┌──
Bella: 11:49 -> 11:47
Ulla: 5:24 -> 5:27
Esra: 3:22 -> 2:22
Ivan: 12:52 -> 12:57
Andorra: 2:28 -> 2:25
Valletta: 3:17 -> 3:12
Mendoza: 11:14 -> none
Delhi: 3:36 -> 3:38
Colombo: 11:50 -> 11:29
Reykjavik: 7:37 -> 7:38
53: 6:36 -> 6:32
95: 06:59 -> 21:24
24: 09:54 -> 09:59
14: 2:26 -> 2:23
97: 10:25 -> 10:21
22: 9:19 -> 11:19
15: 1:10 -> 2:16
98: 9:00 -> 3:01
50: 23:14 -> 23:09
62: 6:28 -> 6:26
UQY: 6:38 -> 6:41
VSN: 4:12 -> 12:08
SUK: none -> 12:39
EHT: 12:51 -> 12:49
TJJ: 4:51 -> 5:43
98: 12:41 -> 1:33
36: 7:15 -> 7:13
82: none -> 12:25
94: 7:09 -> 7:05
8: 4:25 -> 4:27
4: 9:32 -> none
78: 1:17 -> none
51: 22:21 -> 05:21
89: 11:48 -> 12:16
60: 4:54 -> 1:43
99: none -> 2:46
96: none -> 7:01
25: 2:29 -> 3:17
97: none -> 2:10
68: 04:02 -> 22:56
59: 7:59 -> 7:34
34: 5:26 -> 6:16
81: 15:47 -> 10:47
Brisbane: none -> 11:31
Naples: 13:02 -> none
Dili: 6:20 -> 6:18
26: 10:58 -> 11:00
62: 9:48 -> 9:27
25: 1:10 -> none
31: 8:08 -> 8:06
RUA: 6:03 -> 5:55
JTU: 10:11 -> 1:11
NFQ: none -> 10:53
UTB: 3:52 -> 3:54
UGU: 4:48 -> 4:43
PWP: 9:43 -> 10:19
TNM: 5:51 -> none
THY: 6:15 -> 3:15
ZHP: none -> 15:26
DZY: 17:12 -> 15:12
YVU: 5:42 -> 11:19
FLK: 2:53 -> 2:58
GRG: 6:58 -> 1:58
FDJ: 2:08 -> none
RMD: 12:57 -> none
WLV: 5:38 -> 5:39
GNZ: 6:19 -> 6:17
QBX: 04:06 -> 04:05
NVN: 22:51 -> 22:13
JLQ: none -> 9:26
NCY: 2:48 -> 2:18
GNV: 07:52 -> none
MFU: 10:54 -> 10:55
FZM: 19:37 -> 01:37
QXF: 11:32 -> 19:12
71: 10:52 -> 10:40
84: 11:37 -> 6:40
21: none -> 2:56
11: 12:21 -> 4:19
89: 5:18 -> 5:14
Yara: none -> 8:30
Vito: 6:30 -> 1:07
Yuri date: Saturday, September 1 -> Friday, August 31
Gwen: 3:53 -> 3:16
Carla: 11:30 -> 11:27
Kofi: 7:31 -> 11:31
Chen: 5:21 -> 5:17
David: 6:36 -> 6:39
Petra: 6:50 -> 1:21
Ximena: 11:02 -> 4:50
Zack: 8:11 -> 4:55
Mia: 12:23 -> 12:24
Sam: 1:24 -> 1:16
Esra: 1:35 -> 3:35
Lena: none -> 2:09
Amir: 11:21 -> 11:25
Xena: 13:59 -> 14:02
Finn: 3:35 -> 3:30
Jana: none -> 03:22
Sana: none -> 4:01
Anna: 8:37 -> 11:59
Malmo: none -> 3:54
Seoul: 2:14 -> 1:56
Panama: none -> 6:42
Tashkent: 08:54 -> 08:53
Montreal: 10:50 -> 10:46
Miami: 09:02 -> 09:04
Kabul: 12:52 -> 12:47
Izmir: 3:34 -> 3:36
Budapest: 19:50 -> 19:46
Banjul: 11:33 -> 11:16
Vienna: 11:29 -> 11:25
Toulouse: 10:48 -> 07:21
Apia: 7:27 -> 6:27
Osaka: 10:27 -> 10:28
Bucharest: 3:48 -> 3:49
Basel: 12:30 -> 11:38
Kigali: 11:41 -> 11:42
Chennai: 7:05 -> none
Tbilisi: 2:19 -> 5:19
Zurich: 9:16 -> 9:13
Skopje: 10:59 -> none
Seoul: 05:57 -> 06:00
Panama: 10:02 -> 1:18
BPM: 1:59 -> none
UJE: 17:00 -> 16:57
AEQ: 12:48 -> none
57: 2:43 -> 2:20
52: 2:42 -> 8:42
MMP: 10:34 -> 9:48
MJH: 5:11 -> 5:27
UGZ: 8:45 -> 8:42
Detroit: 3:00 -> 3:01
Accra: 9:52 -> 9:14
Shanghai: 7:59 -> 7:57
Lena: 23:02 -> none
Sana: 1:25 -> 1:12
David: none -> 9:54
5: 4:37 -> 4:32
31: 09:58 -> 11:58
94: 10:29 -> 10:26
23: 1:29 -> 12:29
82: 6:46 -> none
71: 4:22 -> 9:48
└──
### 작업 내용
위 항목의 모든 줄을 한 글자도 바꾸지 말고 그대로 다시 출력해 주세요.

### 출력 결과
Bella: 11:49 -> 11:47
Ulla: 5:24 -> 5:27
Esra: 3:22 -> 2:22
Ivan: 12:52 -> 12:57
Andorra: 2:28 -> 2:25
Valletta: 3:17 -> 3:12
Mendoza: 11:14 -> none
Delhi: 3:36 -> 3:38
Colombo: 11:50 -> 11:29
Reykjavik: 7:37 -> 7:38
53: 6:36 -> 6:32
95: 06:59 -> 21:24
24: 09:54 -> 09:59
14: 2:26 -> 2:23
97: 10:25 -> 10:21
22: 9:19 -> 11:19
15: 1:10 -> 2:16
98: 9:00 -> 3:01
50: 23:14 -> 23:09
62: 6:28 -> 6:26
UQY: 6:38 -> 6:41
VSN: 4:12 -> 12:08
SUK: none -> 12:39
EHT: 12:51 -> 12:49
TJJ: 4:51 -> 5:43
98: 12:41 -> 1:33
36: 7:15 -> 7:13
82: none -> 12:25
94: 7:09 -> 7:05
8: 4:25 -> 4:27
4: 9:32 -> none
78: 1:17 -> none
51: 22:21 -> 05:21
89: 11:48 -> 12:16
60: 4:54 -> 1:43
99: none -> 2:46
96: none -> 7:01
25: 2:29 -> 3:17
97: none -> 2:10
68: 04:02 -> 22:56
59: 7:59 -> 7:34
34: 5:26 -> 6:16
81: 15:47 -> 10:47
Brisbane: none -> 11:31
Naples: 13:02 -> none
Dili: 6:20 -> 6:18
26: 10:58 -> 11:00
62: 9:48 -> 9:27
25: 1:10 -> none
31: 8:08 -> 8:06
RUA: 6:03 -> 5:55
JTU: 10:11 -> 1:11
NFQ: none -> 10:53
UTB: 3:52 -> 3:54
UGU: 4:48 -> 4:43
PWP: 9:43 -> 10:19
TNM: 5:51 -> none
THY: 6:15 -> 3:15
ZHP: none -> 15:26
DZY: 17:12 -> 15:12
YVU: 5:42 -> 11:19
FLK: 2:53 -> 2:58
GRG: 6:58 -> 1:58
FDJ: 2:08 -> none
RMD: 12:57 -> none
WLV: 5:38 -> 5:39
GNZ: 6:19 -> 6:17
QBX: 04:06 -> 04:05
NVN: 22:51 -> 22:13
JLQ: none -> 9:26
NCY: 2:48 -> 2:18
GNV: 07:52 -> none
MFU: 10:54 -> 10:55
FZM: 19:37 -> 01:37
QXF: 11:32 -> 19:12
71: 10:52 -> 10:40
84: 11:37 -> 6:40
21: none -> 2:56
11: 12:21 -> 4:19
89: 5:18 -> 5:14
Yara: none -> 8:30
Vito: 6:30 -> 1:07
Yuri date: Saturday, September 1 -> Friday, August 31
Gwen: 3:53 -> 3:16
Carla: 11:30 -> 11:27
Kofi: 7:31 -> 11:31
Chen: 5:21 -> 5:17
David: 6:36 -> 6:39
Petra: 6:50 -> 1:21
Ximena: 11:02 -> 4:50
Zack: 8:11 -> 4:55
Mia: 12:23 -> 12:24
Sam: 1:24 -> 1:16
Esra: 1:35 -> 3:35
Lena: none -> 2:09
Amir: 11:21 -> 11:25
Xena: 13:59 -> 14:02
Finn: 3:35 -> 3:30
Jana: none -> 03:22
Sana: none -> 4:01
Anna: 8:37 -> 11:59
Malmo: none -> 3:54
Seoul: 2:14 -> 1:56
Panama: none -> 6:42
Tashkent: 08:54 -> 08:53
Montreal: 10:50 -> 10:46
Miami: 09:02 -> 09:04
Kabul: 12:52 -> 12:47
Izmir: 3:34 -> 3:36
Budapest: 19:50 -> 19:46
Banjul: 11:33 -> 11:16
Vienna: 11:29 -> 11:25
Toulouse: 10:48 -> 07:21
Apia: 7:27 -> 6:27
Osaka: 10:27 -> 10:28
Bucharest: 3:48 -> 3:49
Basel: 12:30 -> 11:38
Kigali: 11:41 -> 11:42
Chennai: 7:05 -> none
Tbilisi: 2:19 -> 5:19
Zurich: 9:16 -> 9:13
Skopje: 10:59 -> none
Seoul: 05:57 -> 06:00
Panama: 10:02 -> 1:18
BPM: 1:59 -> none
UJE: 17:00 -> 16:57
AEQ: 12:48 -> none
57: 2:43 -> 2:20
52: 2:42 -> 8:42
MMP: 10:34 -> 9:48
MJH: 5:11 -> 5:27
UGZ: 8:45 -> 8:42
Detroit: 3:00 -> 3:01
Accra: 9:52 -> 9:14
Shanghai: 7:59 -> 7:57
Lena: 23:02 -> none
Sana: 1:25 -> 1:12
David: none -> 9:54
5: 4:37 -> 4:32
31: 09:58 -> 11:58
94: 10:29 -> 10:26
23: 1:29 -> 12:29
82: 6:46 -> none
71: 4:22 -> 9:48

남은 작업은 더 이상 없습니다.